** What this task involves **
Would you return the data exactly as given, except for its pictures?

** Collected data entries **
▽

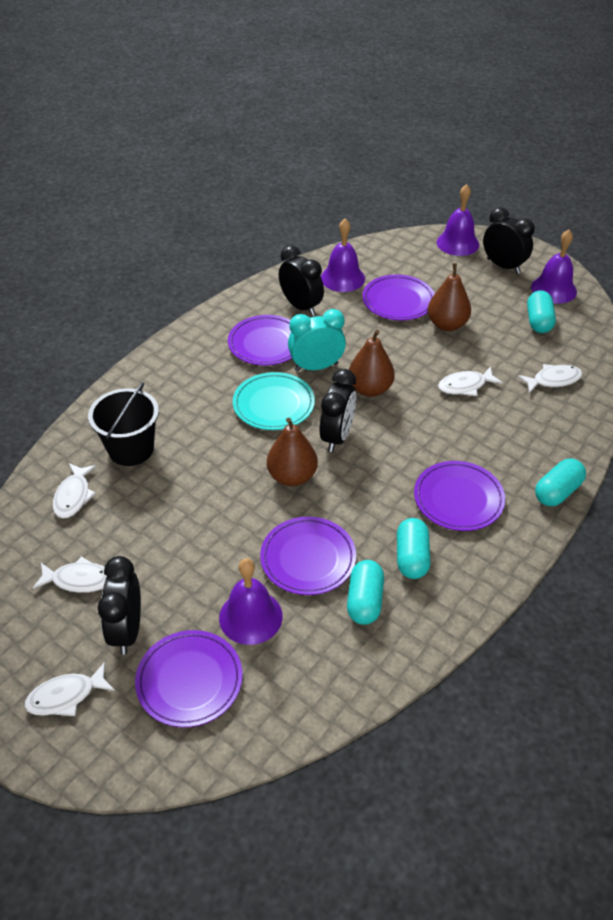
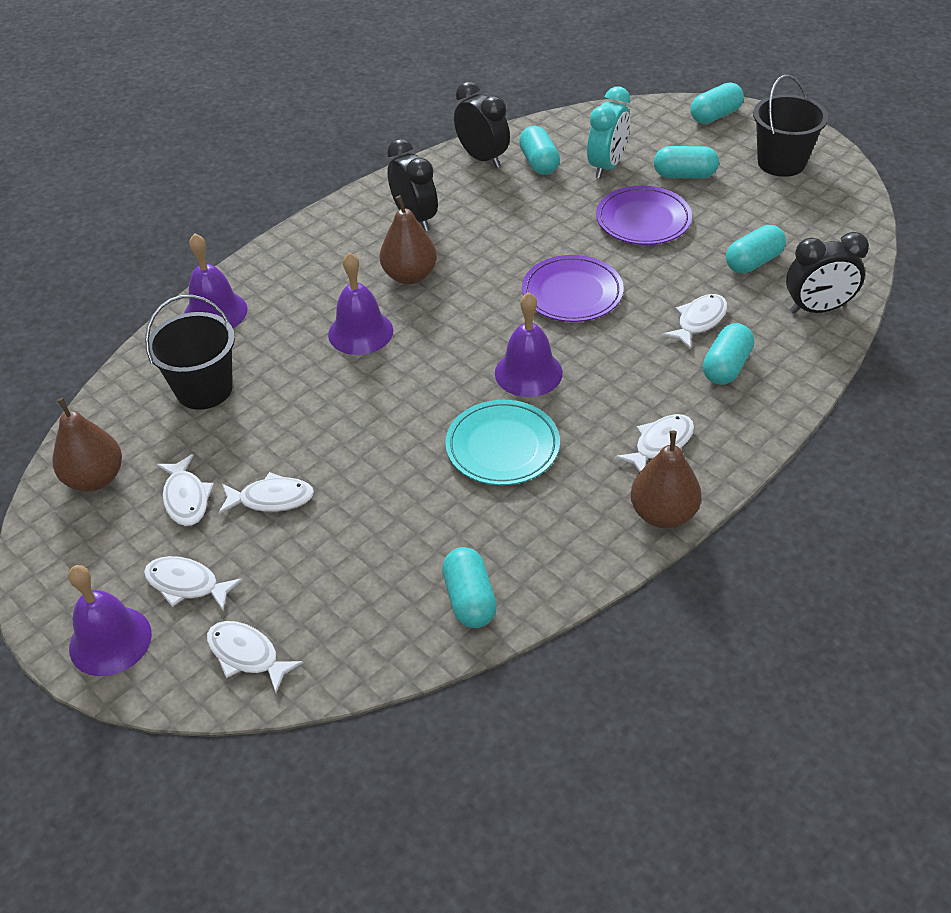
black bucket: 1 -> 2
black clock: 4 -> 3
purple plate: 5 -> 2
turquoise capsule: 4 -> 6
white fish: 5 -> 6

△

** Task result **
black bucket: 1 -> 2
black clock: 4 -> 3
purple plate: 5 -> 2
turquoise capsule: 4 -> 6
white fish: 5 -> 6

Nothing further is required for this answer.